## WORK REQUIRED
From the entries below, reproduce exactly the line containing "camera: 75 degrees left, 25 degrees up", the line containing "(469, 337) = (499, 227): brown", and every line in between, with nothing added.
Segment Start: GIVEN RECORDS
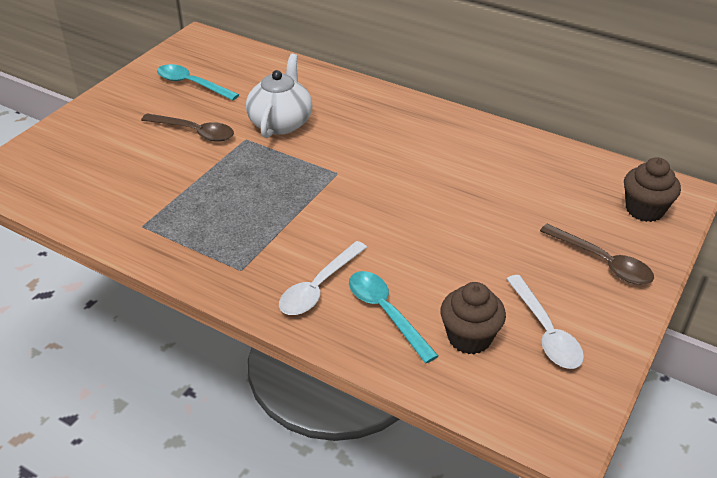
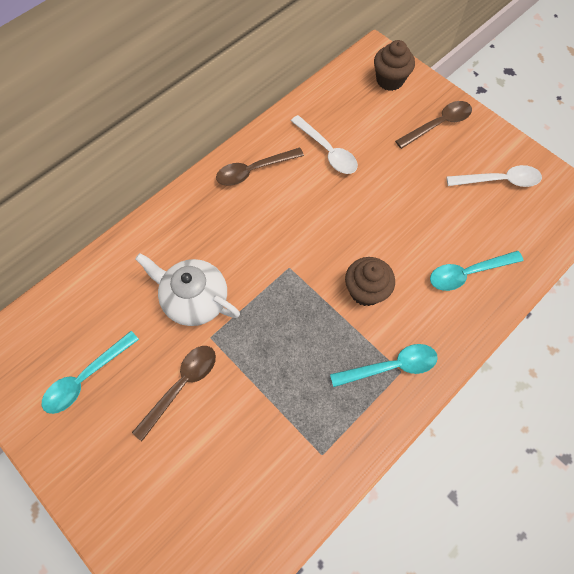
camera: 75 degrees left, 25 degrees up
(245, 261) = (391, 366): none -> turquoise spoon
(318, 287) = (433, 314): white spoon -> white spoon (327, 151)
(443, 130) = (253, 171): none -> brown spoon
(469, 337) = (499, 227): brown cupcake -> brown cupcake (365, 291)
Segment End: GIVEN RECORDS
Segment Start: GIVEN RECORDS
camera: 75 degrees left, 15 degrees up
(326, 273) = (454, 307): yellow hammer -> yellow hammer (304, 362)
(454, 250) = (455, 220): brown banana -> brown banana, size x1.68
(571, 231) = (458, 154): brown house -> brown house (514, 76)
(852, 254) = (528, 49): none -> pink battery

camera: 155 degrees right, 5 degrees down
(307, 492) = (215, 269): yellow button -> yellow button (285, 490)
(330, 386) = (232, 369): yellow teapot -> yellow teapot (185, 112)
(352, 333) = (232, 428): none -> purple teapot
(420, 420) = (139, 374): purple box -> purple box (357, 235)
Segment End: GIVEN RECORDS
## EXERCISE RESULT
camera: 75 degrees left, 25 degrees up
(245, 261) = (391, 366): none -> turquoise spoon
(318, 287) = (433, 314): white spoon -> white spoon (327, 151)
(443, 130) = (253, 171): none -> brown spoon
(469, 337) = (499, 227): brown cupcake -> brown cupcake (365, 291)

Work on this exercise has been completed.